What you have to do: Return every line below that contains the string "clef".

Start Dataset records

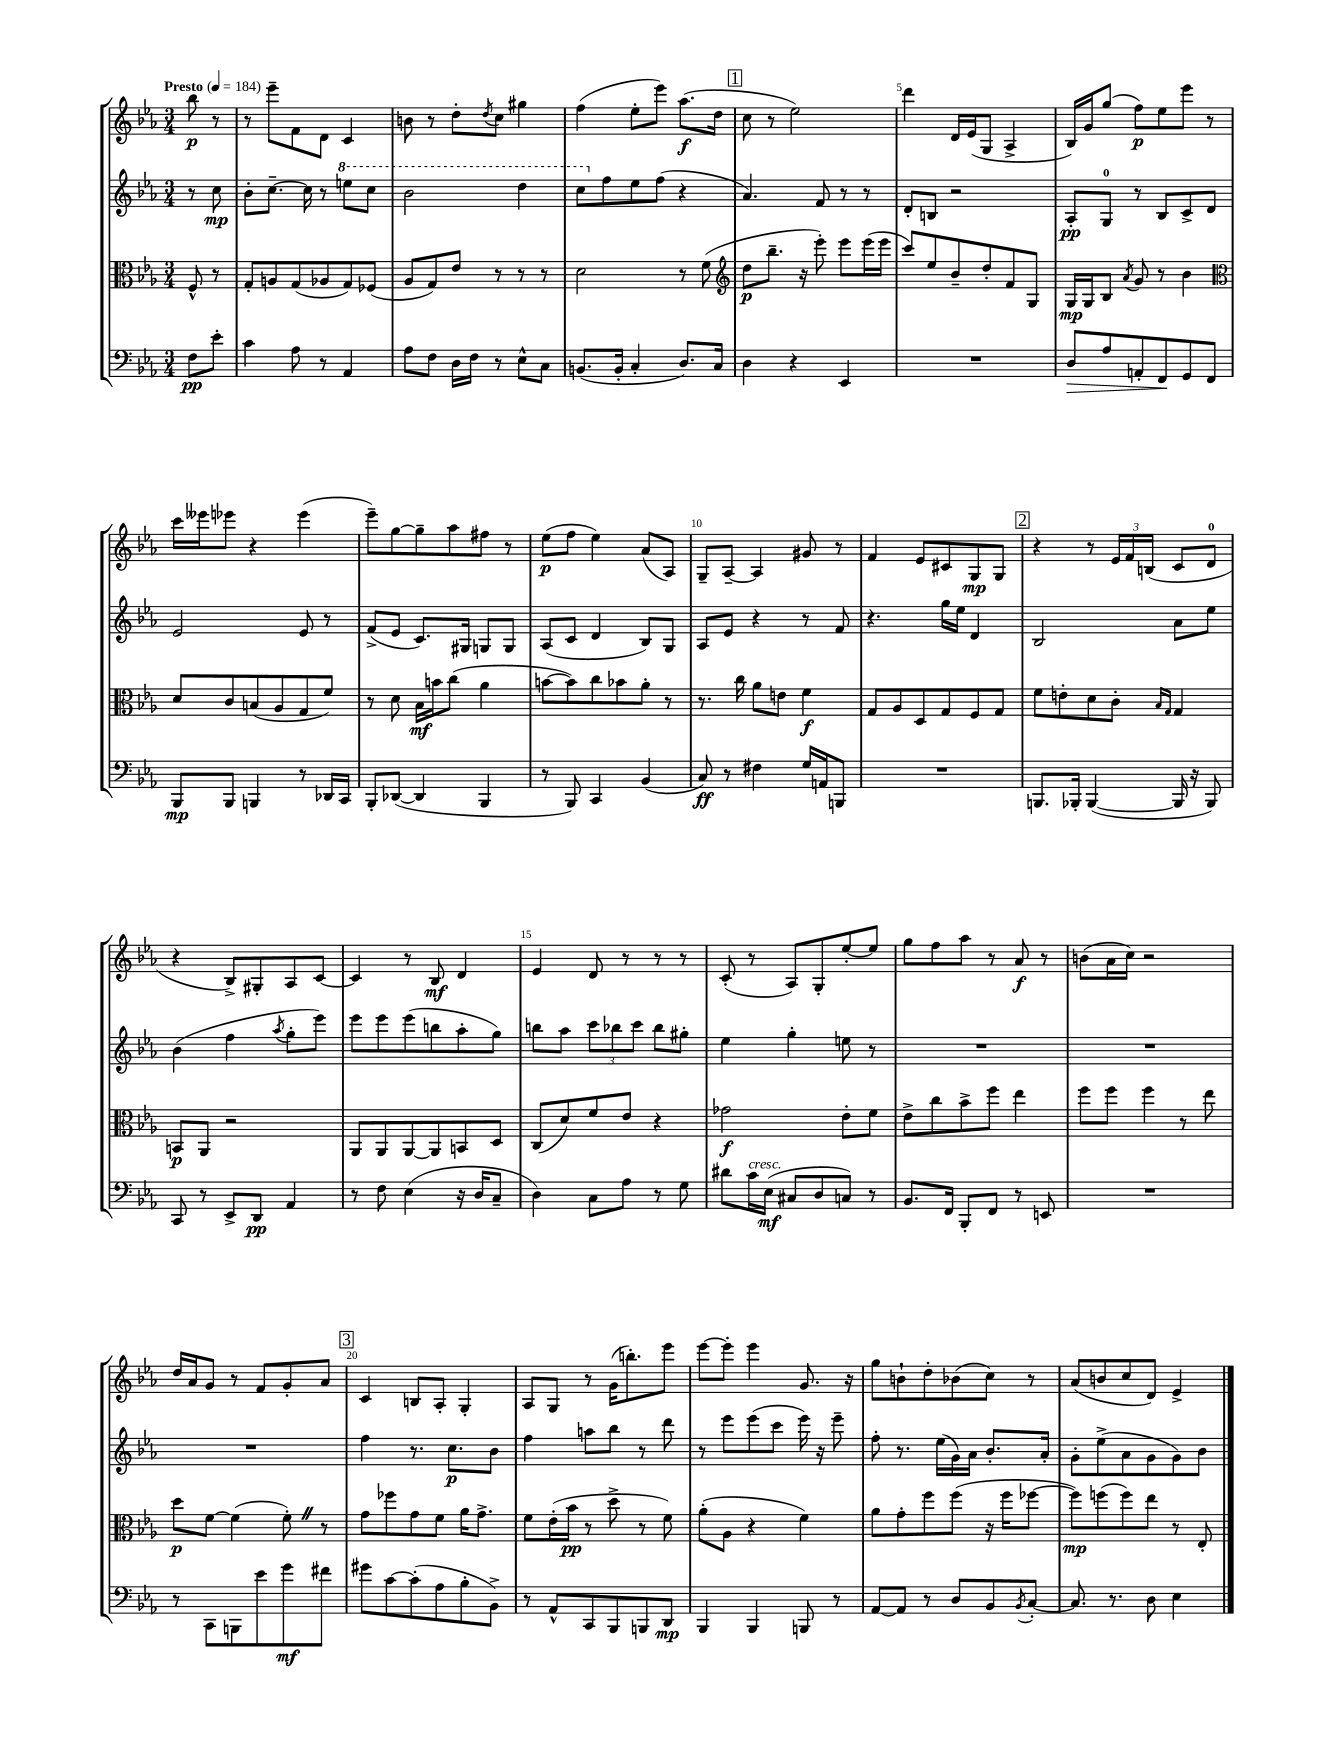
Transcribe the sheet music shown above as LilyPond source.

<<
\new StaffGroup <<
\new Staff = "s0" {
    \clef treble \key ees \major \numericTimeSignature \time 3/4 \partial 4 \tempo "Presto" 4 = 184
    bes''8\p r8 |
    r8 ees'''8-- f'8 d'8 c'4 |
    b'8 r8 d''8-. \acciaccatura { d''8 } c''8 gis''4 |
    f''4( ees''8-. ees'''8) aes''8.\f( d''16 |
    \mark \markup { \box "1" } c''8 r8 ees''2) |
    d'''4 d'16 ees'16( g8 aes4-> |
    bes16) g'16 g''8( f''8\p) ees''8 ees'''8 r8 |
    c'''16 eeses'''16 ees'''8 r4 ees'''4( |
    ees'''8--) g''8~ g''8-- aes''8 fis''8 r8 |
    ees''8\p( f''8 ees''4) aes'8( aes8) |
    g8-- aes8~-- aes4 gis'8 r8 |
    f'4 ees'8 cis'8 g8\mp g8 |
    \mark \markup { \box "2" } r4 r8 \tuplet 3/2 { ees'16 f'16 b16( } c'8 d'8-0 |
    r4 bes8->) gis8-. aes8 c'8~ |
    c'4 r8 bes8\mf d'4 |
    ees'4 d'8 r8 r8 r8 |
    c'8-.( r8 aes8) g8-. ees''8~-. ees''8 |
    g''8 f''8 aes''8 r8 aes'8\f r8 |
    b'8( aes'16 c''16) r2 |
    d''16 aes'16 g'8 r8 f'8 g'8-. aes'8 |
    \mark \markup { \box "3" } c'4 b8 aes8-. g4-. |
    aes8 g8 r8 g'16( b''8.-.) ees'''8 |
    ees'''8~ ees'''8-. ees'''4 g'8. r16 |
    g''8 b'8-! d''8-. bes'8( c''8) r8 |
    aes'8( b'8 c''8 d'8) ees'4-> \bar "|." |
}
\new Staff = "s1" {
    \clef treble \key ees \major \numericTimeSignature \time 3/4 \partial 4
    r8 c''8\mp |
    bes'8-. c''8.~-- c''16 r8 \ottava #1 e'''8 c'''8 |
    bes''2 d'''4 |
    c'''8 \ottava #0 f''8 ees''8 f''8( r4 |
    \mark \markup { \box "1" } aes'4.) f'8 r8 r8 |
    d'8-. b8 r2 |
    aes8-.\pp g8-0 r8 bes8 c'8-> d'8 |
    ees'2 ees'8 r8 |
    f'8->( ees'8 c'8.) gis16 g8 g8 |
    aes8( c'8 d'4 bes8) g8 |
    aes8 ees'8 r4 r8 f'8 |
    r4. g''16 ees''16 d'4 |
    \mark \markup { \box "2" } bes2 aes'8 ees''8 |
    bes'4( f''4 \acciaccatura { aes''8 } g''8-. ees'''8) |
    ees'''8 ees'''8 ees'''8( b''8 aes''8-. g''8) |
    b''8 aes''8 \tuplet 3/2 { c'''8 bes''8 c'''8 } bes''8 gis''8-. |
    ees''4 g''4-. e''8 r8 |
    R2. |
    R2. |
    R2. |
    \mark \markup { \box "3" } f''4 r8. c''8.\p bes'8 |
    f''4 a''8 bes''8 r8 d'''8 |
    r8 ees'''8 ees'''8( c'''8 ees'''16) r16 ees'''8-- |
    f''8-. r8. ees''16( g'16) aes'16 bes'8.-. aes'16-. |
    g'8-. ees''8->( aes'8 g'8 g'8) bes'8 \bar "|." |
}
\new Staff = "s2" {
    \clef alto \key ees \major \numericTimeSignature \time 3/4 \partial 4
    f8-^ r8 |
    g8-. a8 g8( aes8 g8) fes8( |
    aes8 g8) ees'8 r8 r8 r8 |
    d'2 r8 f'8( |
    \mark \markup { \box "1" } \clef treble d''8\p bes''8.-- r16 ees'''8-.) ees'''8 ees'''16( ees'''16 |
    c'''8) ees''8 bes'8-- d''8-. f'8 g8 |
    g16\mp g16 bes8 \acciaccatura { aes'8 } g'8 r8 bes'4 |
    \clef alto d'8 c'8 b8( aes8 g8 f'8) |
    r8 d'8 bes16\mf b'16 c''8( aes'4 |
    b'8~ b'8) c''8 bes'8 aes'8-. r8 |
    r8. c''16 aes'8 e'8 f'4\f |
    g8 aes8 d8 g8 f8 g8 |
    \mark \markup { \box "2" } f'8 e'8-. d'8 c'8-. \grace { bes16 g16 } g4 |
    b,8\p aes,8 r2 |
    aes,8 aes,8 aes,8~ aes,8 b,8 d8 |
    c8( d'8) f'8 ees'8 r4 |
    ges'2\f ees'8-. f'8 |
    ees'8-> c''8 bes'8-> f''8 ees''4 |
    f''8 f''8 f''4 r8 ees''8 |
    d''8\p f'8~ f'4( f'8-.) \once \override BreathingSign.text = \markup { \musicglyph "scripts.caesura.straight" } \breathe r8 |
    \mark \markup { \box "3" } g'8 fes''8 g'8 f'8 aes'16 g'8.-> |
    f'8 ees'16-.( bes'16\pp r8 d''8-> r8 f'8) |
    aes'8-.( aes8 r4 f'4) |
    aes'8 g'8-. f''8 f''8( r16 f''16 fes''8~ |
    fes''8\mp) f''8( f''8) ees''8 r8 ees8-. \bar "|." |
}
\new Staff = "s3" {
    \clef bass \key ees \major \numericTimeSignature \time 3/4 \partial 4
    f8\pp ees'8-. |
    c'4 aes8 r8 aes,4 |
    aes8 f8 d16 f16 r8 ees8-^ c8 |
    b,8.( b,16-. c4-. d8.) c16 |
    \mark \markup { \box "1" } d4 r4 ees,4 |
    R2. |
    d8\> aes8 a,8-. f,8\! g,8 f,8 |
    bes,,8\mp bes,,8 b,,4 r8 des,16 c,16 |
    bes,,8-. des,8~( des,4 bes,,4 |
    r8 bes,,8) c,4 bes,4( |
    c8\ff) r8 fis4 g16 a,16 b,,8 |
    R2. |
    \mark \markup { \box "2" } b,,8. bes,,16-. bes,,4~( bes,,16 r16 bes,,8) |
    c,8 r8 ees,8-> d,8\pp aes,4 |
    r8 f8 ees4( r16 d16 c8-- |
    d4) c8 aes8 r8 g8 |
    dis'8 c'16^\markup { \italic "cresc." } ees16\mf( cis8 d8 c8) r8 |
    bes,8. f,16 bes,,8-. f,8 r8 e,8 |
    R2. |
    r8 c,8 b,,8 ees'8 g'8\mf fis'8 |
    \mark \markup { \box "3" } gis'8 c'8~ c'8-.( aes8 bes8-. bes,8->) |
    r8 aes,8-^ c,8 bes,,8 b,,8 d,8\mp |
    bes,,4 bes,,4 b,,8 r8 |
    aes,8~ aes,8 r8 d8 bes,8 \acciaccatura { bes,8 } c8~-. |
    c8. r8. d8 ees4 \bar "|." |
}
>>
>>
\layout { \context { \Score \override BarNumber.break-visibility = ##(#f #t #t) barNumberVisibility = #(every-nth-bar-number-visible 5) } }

End Dataset records

Written response:
    \clef treble \key ees \major \numericTimeSignature \time 3/4 \partial 4 \tempo "Presto" 4 = 184
    \clef treble \key ees \major \numericTimeSignature \time 3/4 \partial 4
    \clef alto \key ees \major \numericTimeSignature \time 3/4 \partial 4
    \mark \markup { \box "1" } \clef treble d''8\p bes''8.-- r16 ees'''8-.) ees'''8 ees'''16( ees'''16 |
    \clef alto d'8 c'8 b8( aes8 g8 f'8) |
    \clef bass \key ees \major \numericTimeSignature \time 3/4 \partial 4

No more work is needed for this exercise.